Available data:
##############################

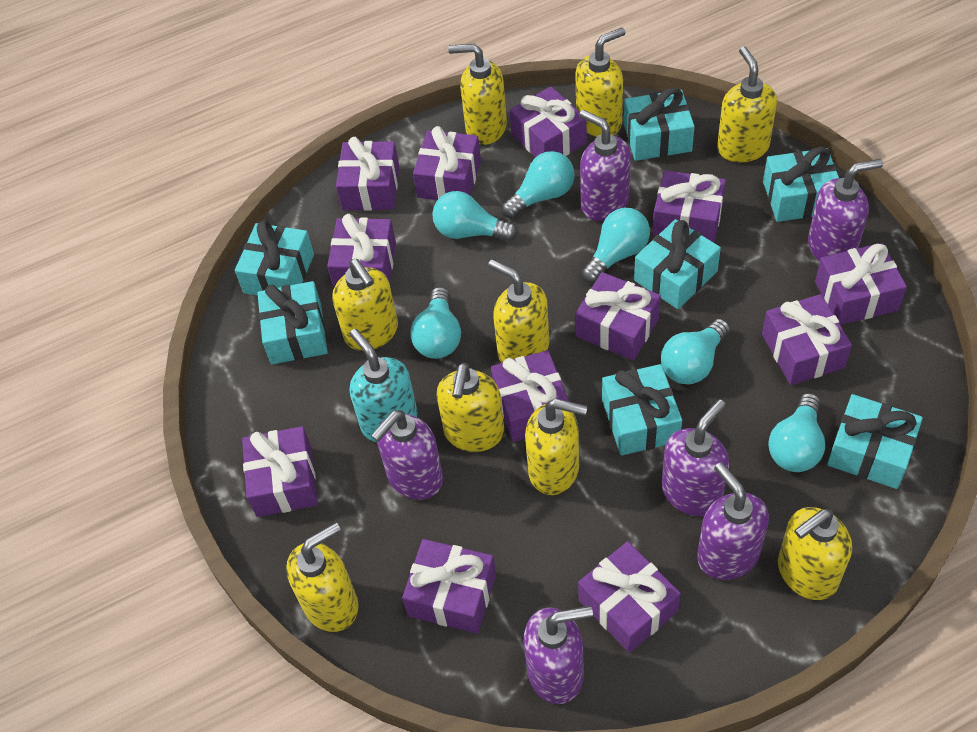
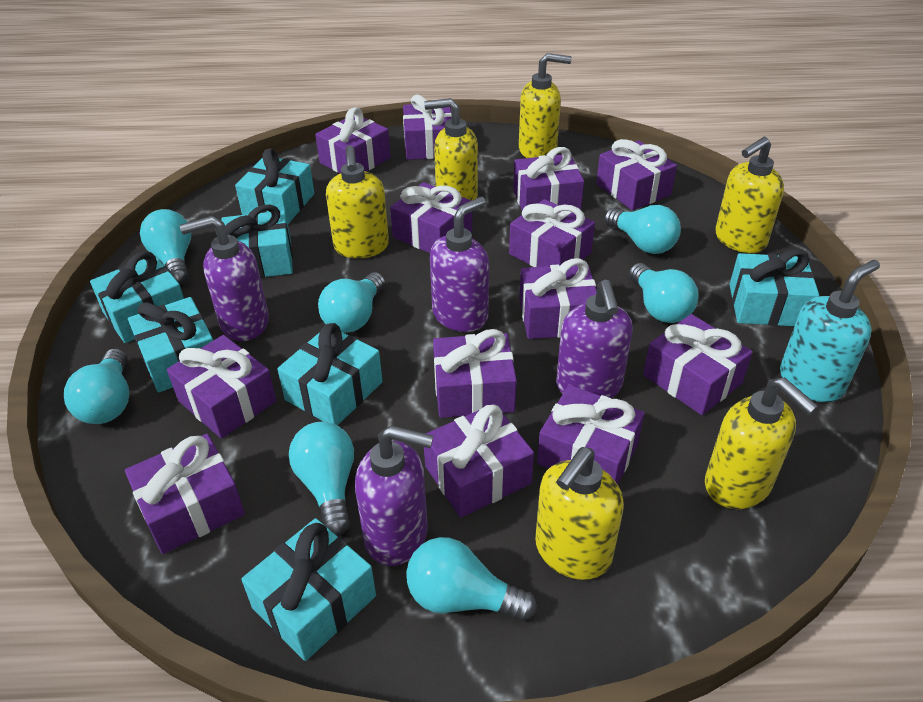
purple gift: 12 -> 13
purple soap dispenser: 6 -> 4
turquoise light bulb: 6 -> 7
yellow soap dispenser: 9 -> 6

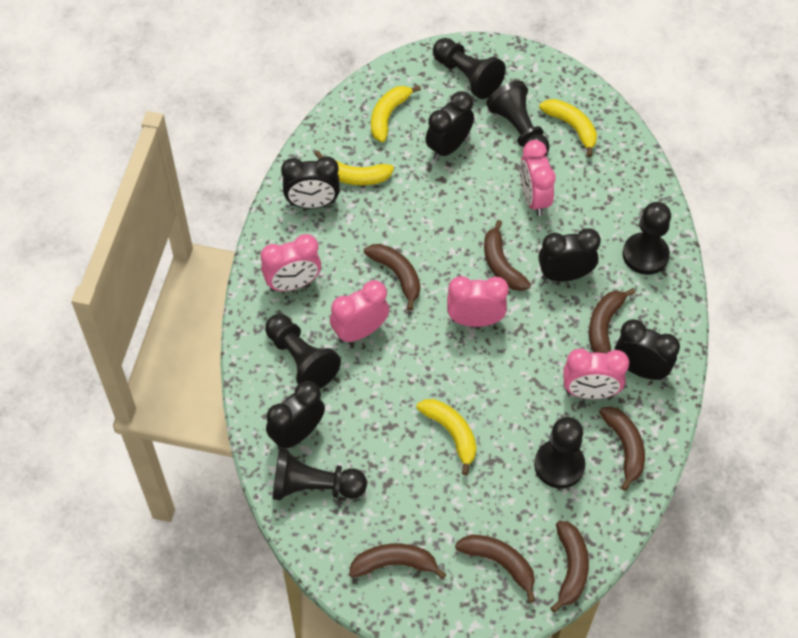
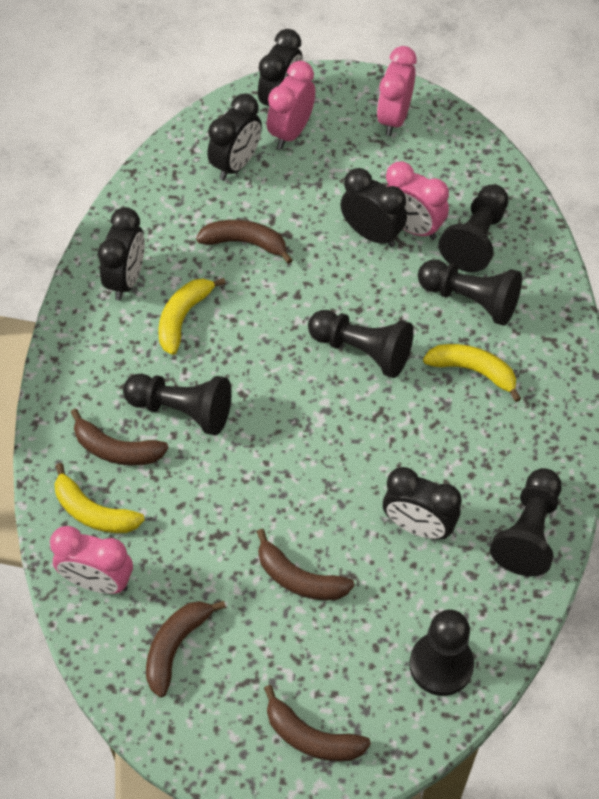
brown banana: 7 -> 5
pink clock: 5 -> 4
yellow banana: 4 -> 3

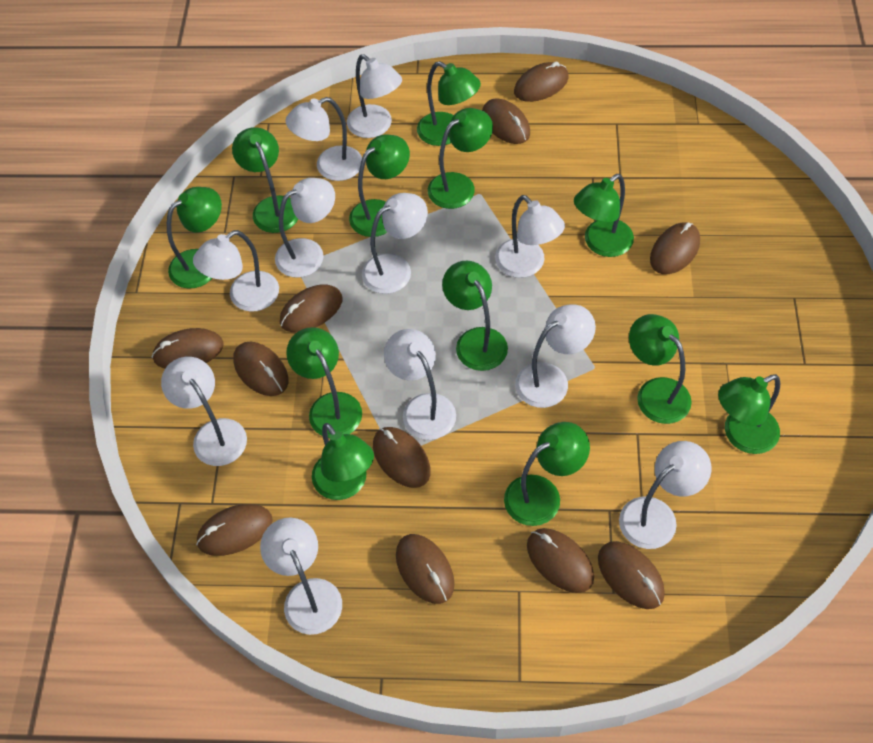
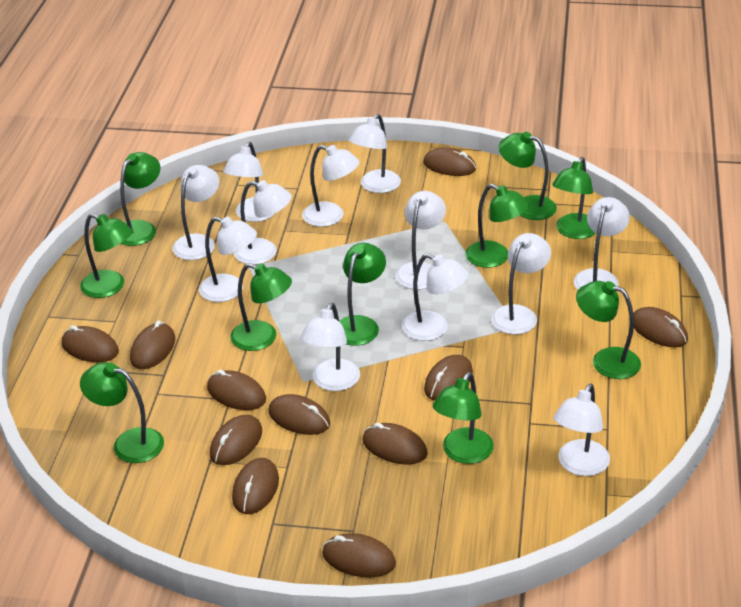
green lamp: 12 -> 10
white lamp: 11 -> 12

##############################

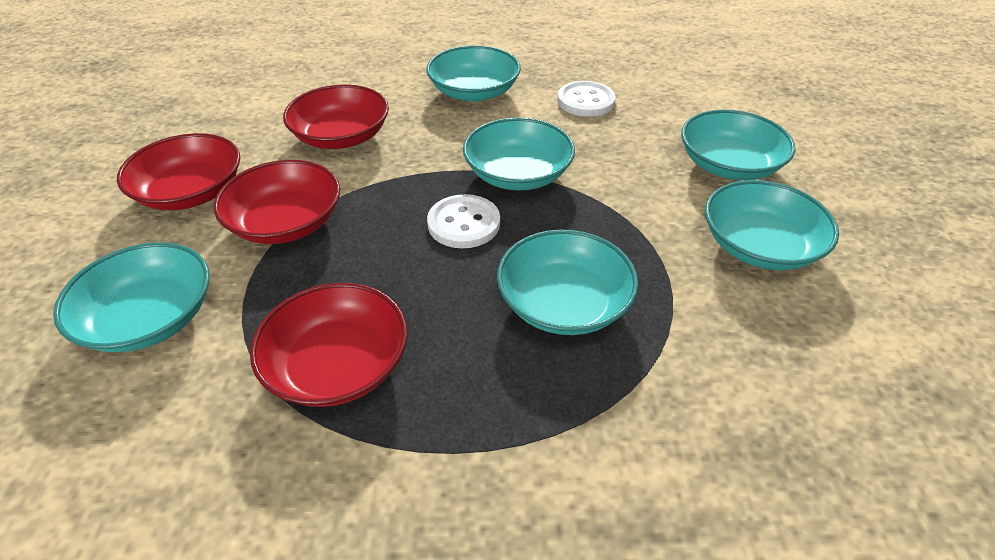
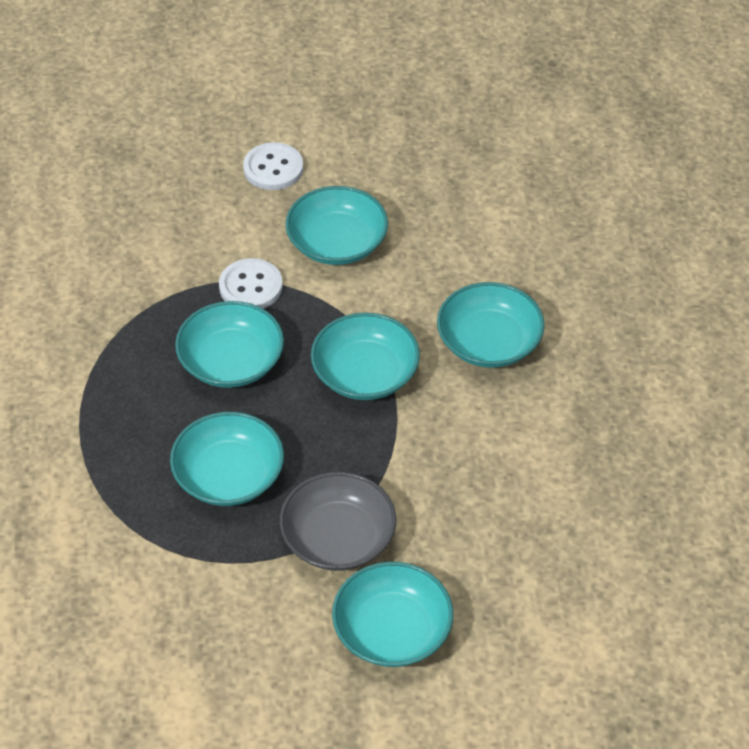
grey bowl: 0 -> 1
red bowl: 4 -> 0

##############################

Problem statement: Write out word for word the lines above that run from the one with "purple gift: 12 -> 13" to the one with "white lamp: 11 -> 12". Include both end lines; exclude the images.

Task solution:
purple gift: 12 -> 13
purple soap dispenser: 6 -> 4
turquoise light bulb: 6 -> 7
yellow soap dispenser: 9 -> 6

brown banana: 7 -> 5
pink clock: 5 -> 4
yellow banana: 4 -> 3

green lamp: 12 -> 10
white lamp: 11 -> 12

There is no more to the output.